■ **Aim of the task**: Pull out of the data below the stretch of lines bounded by the one containing "Someone carried the kostka do gry (fioletowy)" and the one containing "Someone put down the kostka do gry (biały)", both bounds included, unchanged.
[Opening Provided entries section]
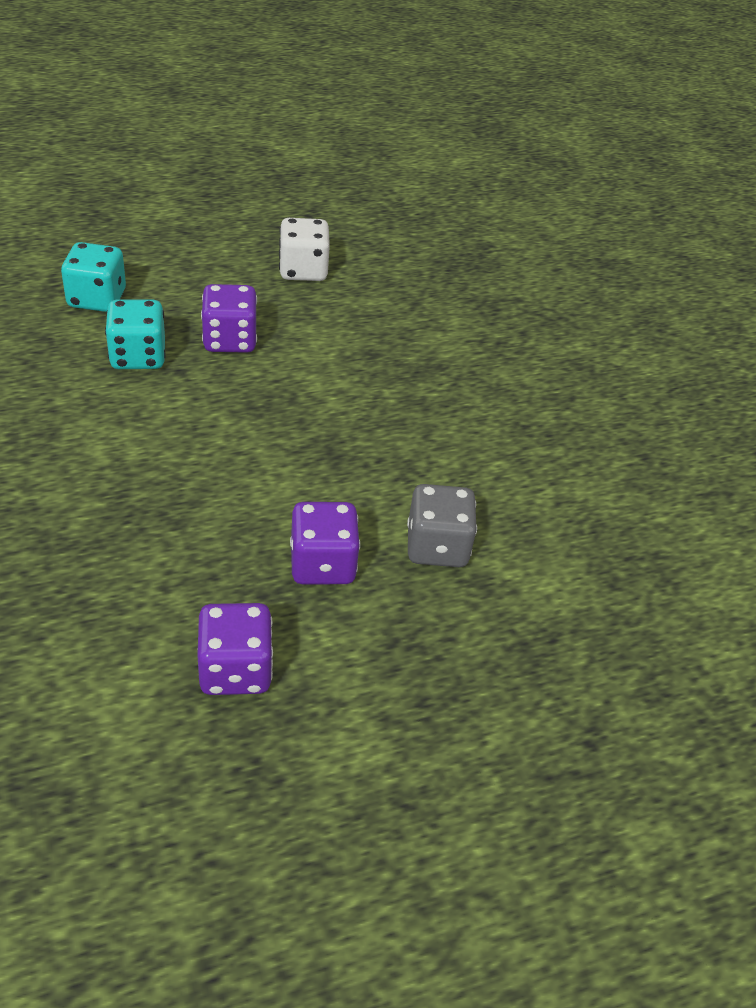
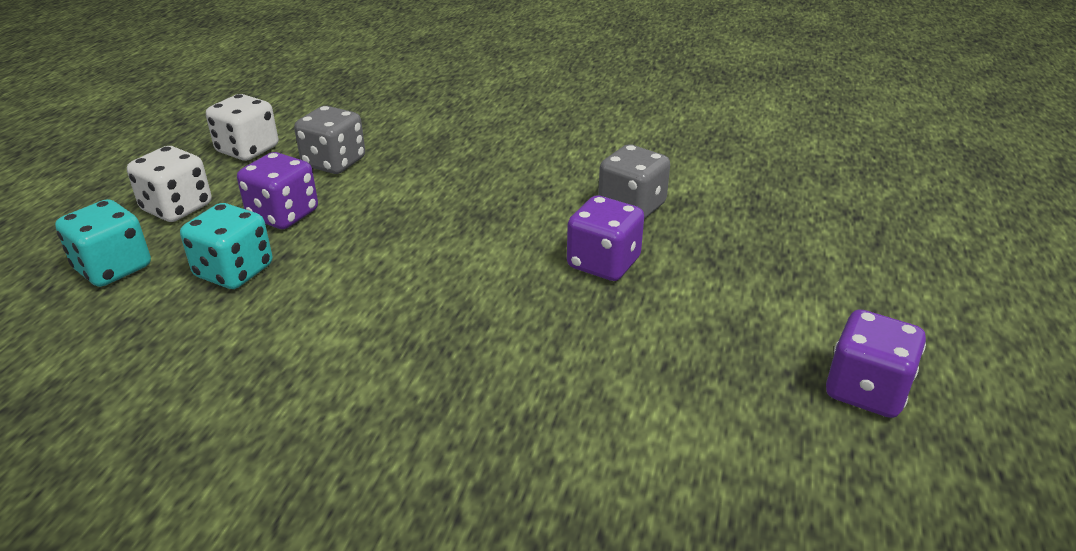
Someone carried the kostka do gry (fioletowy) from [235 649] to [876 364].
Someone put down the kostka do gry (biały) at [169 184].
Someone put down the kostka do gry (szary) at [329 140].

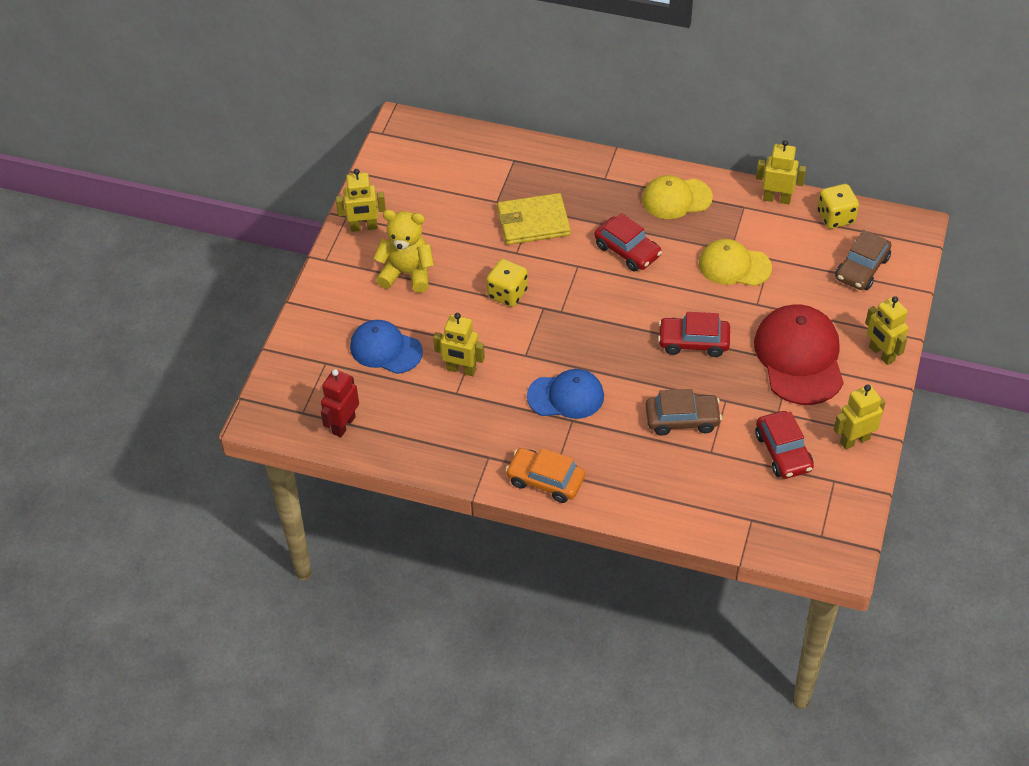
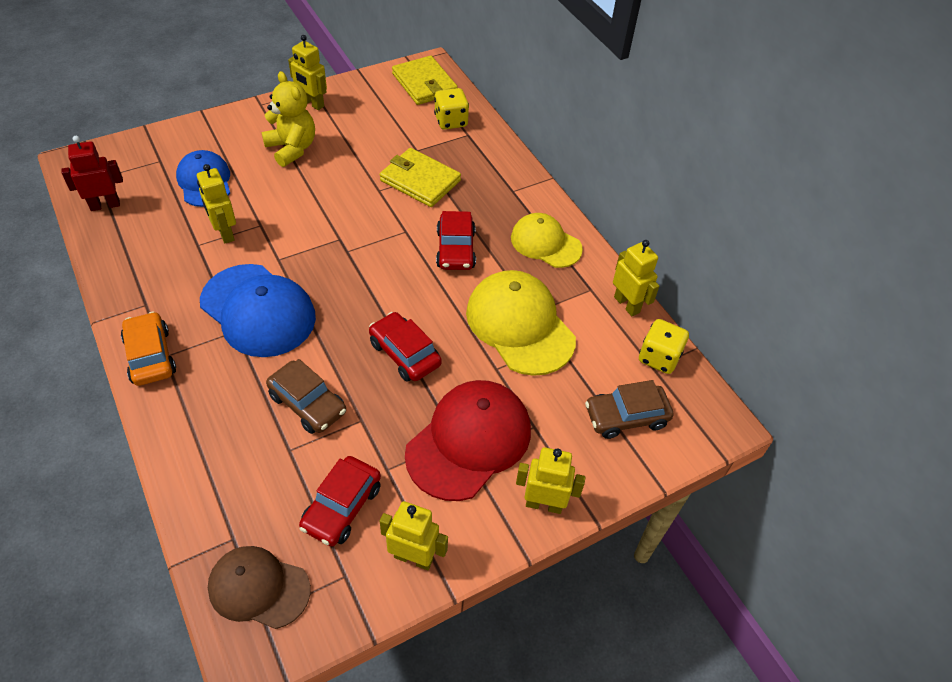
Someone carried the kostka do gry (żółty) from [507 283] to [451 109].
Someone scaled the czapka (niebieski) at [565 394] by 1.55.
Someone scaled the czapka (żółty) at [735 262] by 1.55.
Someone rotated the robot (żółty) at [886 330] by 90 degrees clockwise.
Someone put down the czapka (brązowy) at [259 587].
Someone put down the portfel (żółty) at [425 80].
[Closing Provided entries section]
[Opening Provided entries section]
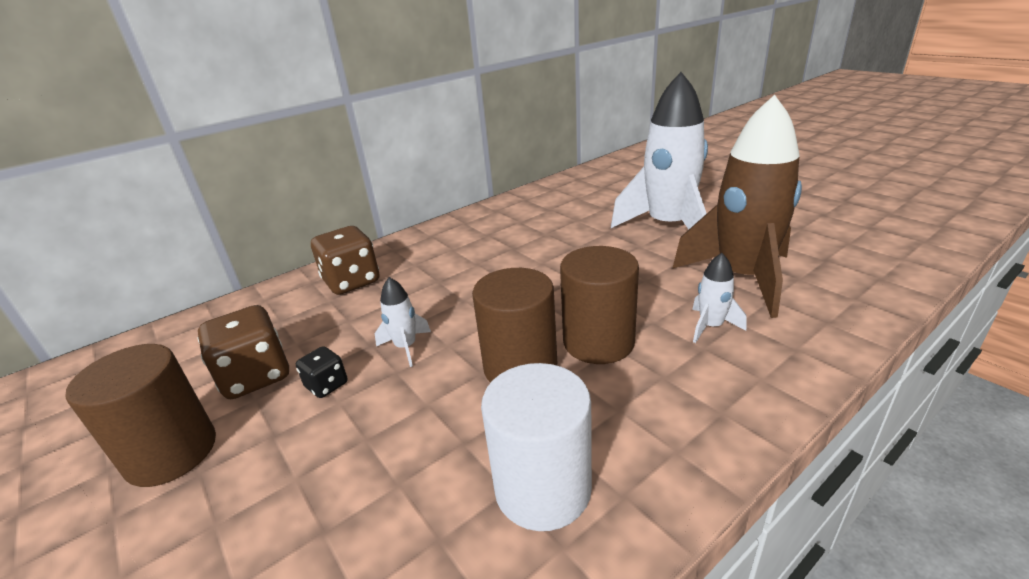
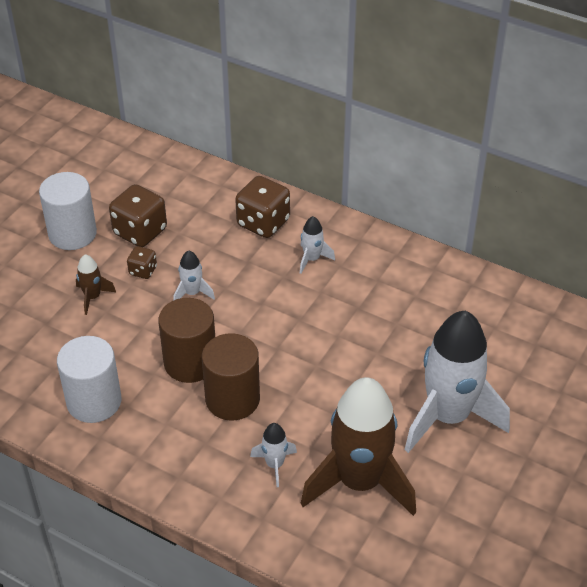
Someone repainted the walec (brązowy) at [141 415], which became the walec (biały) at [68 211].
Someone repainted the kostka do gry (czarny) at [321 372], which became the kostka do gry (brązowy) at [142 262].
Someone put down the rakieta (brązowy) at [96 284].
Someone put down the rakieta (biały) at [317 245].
[Closing Provided entries section]
■ **Task response**:
Someone carried the kostka do gry (fioletowy) from [235 649] to [876 364].
Someone put down the kostka do gry (biały) at [169 184].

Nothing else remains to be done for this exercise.